▸ Exercise: In full and unchanged, set down the entries that follow, with no images.

______

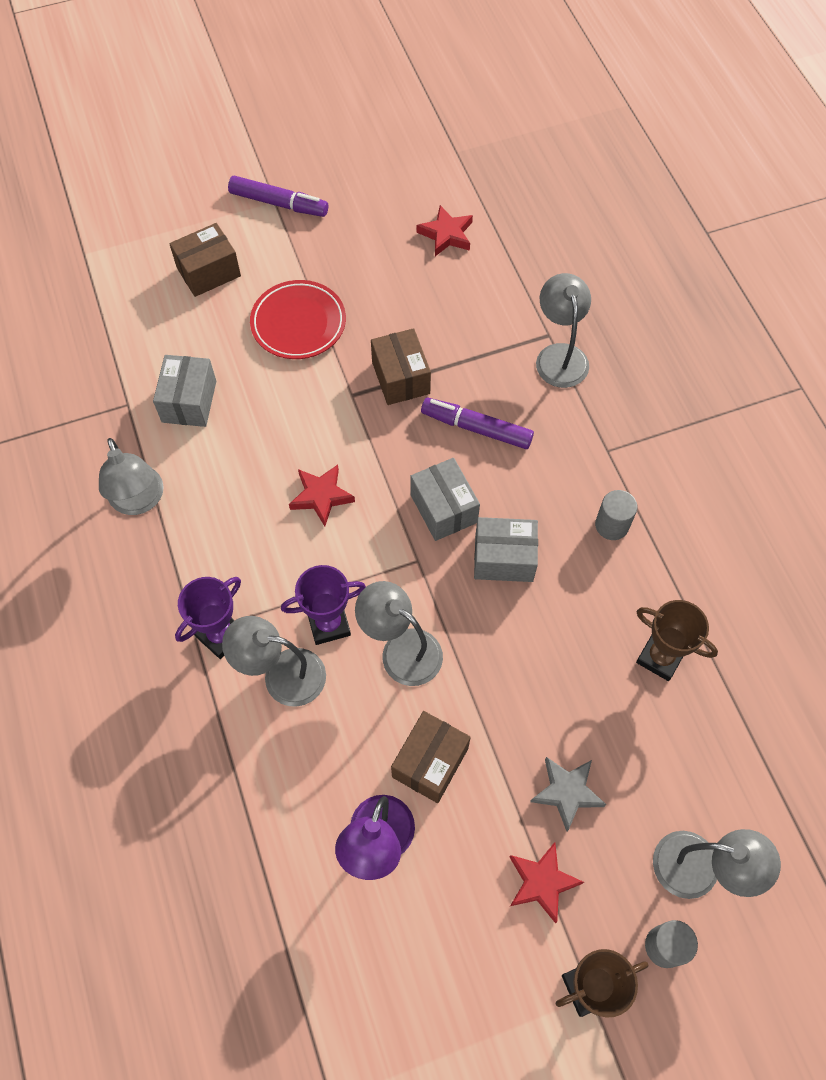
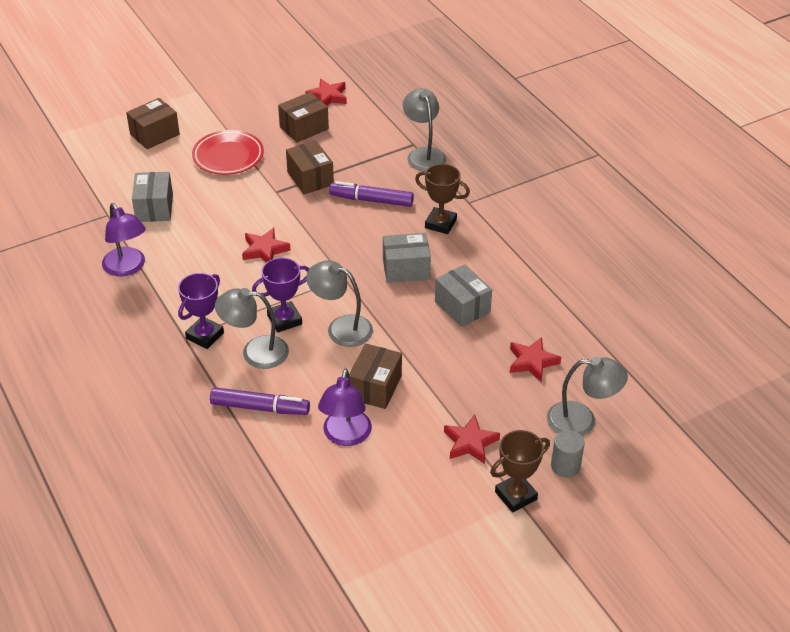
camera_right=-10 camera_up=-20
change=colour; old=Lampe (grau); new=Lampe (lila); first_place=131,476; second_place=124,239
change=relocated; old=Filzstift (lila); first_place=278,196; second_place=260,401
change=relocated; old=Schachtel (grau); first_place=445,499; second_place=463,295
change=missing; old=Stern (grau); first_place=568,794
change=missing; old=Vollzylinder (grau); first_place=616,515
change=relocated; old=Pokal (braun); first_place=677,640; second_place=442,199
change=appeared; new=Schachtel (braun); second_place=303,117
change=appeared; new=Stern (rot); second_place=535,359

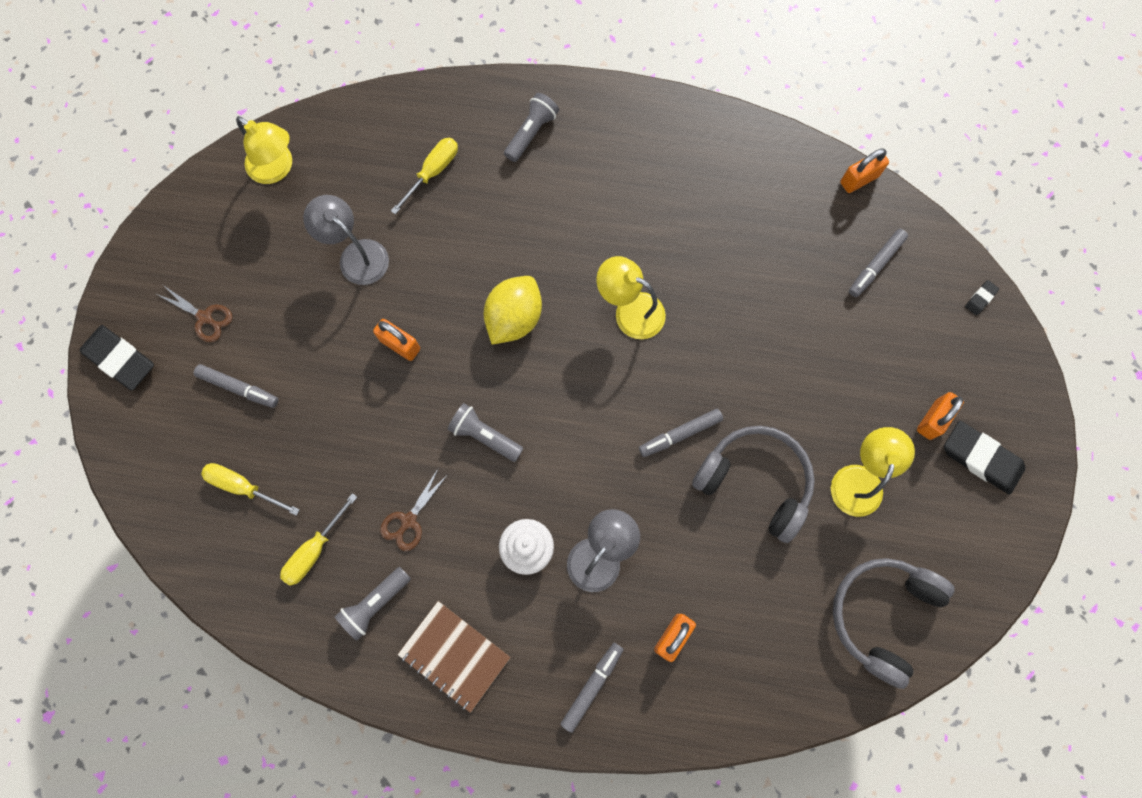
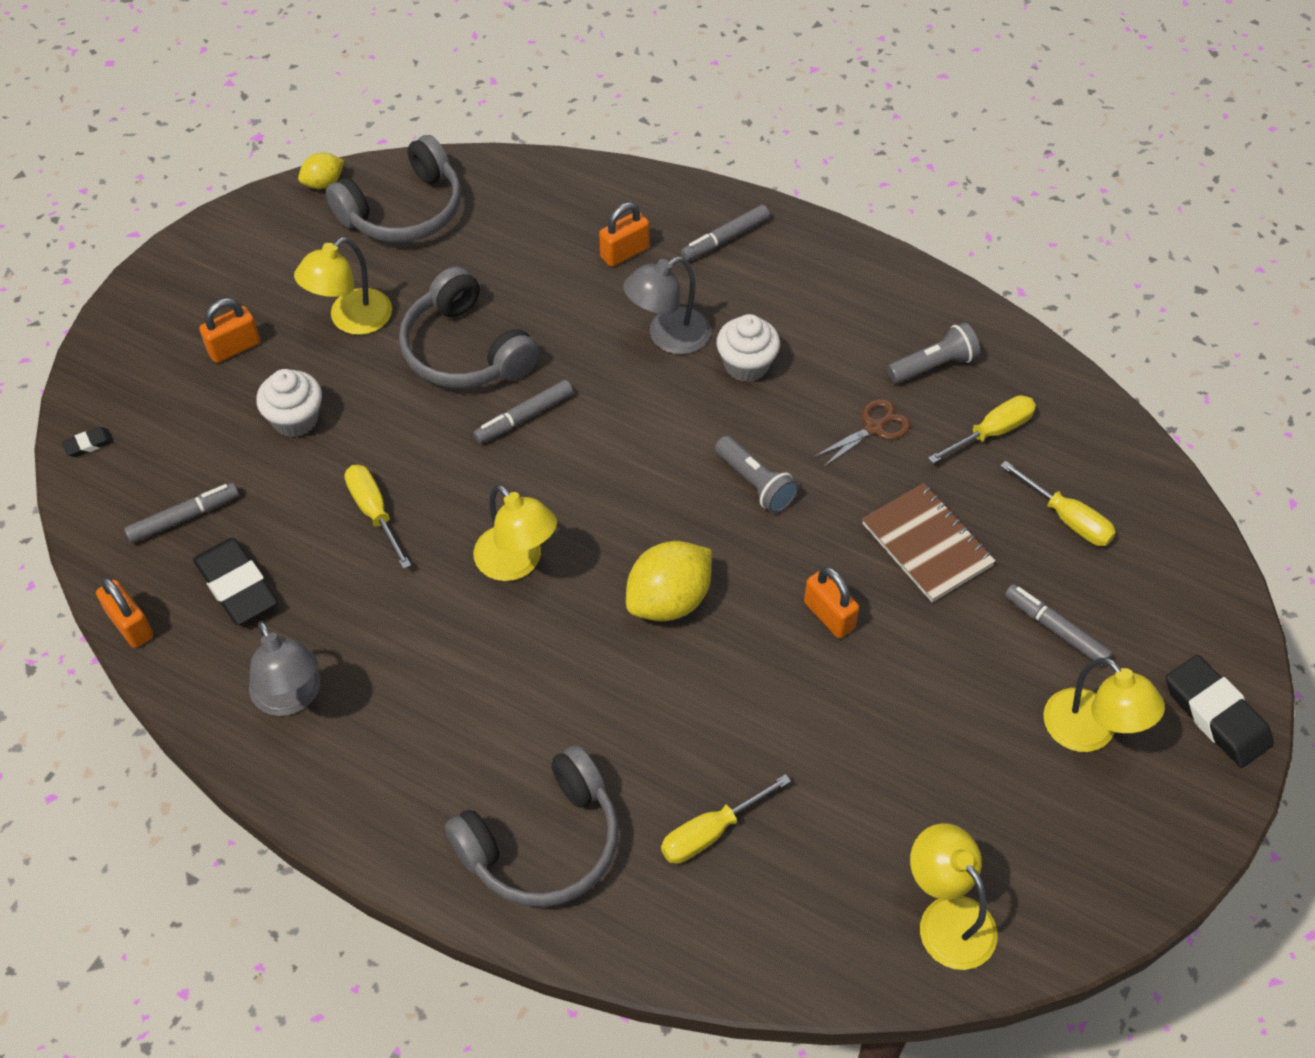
camera_right=-160 camera_up=-20
change=exchanged; old=Schere (braun); new=Lampe (gelb); first_place=195,313; second_place=1104,704
change=relocated; old=Lampe (grau); first_place=346,240; second_place=284,668
change=relocated; old=Notizbuch (braun); first_place=454,657; second_place=929,542
change=exchanged; old=Taschenlampe (grau); new=Kopfhörer (grau); first_place=531,127; second_place=532,826
change=spun; old=Filzstift (grau); first_place=681,433; second_place=523,412; degrees=150
change=spun; old=Vorhängeschloss (orange); first_place=864,170; second_place=124,612; degrees=60
change=relocated; old=Radiergummi (schwarz); first_place=985,458; second_place=235,581
change=appeared; new=Muffin (weiß); second_place=289,403
change=appeared; new=Zitrone (gelb); second_place=321,170
change=appeared; new=Schraubenzieher (gelb); second_place=378,517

______

▸ Task output:
camera_right=-10 camera_up=-20
change=colour; old=Lampe (grau); new=Lampe (lila); first_place=131,476; second_place=124,239
change=relocated; old=Filzstift (lila); first_place=278,196; second_place=260,401
change=relocated; old=Schachtel (grau); first_place=445,499; second_place=463,295
change=missing; old=Stern (grau); first_place=568,794
change=missing; old=Vollzylinder (grau); first_place=616,515
change=relocated; old=Pokal (braun); first_place=677,640; second_place=442,199
change=appeared; new=Schachtel (braun); second_place=303,117
change=appeared; new=Stern (rot); second_place=535,359

camera_right=-160 camera_up=-20
change=exchanged; old=Schere (braun); new=Lampe (gelb); first_place=195,313; second_place=1104,704
change=relocated; old=Lampe (grau); first_place=346,240; second_place=284,668
change=relocated; old=Notizbuch (braun); first_place=454,657; second_place=929,542
change=exchanged; old=Taschenlampe (grau); new=Kopfhörer (grau); first_place=531,127; second_place=532,826
change=spun; old=Filzstift (grau); first_place=681,433; second_place=523,412; degrees=150
change=spun; old=Vorhängeschloss (orange); first_place=864,170; second_place=124,612; degrees=60
change=relocated; old=Radiergummi (schwarz); first_place=985,458; second_place=235,581
change=appeared; new=Muffin (weiß); second_place=289,403
change=appeared; new=Zitrone (gelb); second_place=321,170
change=appeared; new=Schraubenzieher (gelb); second_place=378,517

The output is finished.